[START Data listing]

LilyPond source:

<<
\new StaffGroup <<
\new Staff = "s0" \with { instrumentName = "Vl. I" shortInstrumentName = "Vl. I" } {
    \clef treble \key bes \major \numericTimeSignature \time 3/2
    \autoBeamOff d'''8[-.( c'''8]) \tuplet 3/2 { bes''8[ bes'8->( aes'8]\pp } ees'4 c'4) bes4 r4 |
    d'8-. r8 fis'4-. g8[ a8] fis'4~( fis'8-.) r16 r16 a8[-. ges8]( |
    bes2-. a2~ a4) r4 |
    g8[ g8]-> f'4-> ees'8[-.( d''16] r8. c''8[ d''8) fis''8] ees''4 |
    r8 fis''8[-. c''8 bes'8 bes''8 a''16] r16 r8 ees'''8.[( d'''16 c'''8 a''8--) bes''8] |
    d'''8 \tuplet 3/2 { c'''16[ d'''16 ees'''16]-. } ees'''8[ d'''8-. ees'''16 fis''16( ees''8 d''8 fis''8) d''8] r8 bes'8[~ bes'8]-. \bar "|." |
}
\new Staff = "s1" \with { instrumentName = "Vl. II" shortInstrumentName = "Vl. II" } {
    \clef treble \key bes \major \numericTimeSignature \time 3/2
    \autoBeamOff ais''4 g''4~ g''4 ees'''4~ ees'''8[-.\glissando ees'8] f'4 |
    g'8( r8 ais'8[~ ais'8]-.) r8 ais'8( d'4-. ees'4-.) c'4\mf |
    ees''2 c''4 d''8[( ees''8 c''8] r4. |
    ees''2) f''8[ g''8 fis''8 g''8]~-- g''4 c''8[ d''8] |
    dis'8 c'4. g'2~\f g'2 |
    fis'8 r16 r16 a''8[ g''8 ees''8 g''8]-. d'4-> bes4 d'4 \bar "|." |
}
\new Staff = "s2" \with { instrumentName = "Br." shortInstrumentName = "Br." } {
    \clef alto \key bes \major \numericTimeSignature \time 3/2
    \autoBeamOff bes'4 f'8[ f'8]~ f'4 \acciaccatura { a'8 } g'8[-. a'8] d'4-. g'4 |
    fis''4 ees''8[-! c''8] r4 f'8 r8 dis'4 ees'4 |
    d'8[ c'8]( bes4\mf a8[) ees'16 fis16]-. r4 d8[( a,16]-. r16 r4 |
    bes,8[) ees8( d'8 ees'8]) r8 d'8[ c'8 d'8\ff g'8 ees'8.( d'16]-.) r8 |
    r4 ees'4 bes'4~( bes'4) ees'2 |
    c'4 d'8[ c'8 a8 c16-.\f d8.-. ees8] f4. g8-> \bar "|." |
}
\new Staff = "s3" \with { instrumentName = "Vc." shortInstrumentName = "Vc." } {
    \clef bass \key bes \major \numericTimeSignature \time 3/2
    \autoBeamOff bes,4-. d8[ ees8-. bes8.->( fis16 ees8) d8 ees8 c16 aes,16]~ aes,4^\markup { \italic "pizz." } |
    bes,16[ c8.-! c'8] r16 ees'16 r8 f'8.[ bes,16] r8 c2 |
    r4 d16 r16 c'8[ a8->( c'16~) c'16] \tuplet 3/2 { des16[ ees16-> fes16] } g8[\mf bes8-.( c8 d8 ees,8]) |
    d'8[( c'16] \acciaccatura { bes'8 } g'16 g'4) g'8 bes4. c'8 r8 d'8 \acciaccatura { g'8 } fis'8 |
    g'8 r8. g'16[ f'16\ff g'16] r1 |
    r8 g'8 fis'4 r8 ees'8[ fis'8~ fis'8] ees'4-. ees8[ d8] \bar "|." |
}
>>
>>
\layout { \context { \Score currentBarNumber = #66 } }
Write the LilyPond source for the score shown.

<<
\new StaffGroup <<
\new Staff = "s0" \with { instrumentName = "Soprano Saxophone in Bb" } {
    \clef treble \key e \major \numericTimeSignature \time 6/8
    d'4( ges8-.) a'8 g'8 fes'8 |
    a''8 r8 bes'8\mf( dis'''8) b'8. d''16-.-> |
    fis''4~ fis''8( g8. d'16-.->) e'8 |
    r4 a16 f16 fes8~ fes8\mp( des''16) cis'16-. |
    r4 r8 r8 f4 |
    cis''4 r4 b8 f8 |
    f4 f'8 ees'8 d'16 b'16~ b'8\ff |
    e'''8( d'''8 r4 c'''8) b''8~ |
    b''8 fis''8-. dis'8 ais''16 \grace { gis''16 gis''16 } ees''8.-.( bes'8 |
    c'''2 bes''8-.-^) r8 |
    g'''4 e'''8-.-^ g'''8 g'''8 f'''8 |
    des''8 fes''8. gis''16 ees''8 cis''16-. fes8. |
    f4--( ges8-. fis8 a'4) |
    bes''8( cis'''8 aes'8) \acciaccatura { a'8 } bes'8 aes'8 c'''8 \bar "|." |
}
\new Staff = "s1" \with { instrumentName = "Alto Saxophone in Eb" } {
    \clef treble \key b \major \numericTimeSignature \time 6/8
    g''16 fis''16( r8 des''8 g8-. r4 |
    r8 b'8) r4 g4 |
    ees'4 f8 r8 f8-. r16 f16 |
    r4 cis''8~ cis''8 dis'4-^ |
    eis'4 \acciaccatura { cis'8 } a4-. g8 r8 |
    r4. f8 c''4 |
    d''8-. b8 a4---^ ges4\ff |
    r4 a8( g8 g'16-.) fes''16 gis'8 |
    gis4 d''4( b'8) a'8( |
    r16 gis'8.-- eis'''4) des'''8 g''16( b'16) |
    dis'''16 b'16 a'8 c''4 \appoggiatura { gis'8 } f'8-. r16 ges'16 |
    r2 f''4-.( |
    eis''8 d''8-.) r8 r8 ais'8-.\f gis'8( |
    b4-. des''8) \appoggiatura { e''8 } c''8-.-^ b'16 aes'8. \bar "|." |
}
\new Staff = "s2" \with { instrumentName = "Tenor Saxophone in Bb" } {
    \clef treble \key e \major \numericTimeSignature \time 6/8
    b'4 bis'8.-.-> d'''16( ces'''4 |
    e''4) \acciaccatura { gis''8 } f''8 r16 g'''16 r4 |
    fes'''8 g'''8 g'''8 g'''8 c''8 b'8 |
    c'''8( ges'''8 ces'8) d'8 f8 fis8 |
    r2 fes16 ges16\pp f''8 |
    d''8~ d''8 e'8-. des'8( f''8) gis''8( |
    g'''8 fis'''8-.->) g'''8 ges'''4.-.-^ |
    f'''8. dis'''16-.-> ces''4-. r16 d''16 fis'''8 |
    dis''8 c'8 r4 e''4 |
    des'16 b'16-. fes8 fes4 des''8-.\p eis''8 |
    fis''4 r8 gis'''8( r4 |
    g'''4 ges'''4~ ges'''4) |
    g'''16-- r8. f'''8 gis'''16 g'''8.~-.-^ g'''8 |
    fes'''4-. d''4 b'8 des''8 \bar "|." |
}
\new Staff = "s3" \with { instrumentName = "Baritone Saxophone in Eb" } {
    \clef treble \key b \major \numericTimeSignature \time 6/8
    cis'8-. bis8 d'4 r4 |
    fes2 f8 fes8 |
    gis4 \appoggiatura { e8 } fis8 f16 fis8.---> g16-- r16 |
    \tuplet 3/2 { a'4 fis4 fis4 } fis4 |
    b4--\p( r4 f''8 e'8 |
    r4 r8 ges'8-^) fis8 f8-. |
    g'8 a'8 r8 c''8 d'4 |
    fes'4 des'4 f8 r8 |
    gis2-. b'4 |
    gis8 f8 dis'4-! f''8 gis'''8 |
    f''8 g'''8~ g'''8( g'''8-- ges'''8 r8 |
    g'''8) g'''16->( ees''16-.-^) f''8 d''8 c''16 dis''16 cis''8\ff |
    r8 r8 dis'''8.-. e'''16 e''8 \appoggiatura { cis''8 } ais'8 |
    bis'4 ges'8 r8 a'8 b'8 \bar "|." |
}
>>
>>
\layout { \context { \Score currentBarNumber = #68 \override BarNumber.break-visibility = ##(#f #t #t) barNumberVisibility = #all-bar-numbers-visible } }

[END Data listing]

*Your goal*.
Count the lines in the records above that contain the string "autoBeamOff" and reply with the number alone.

*Solution for this exercise*.
4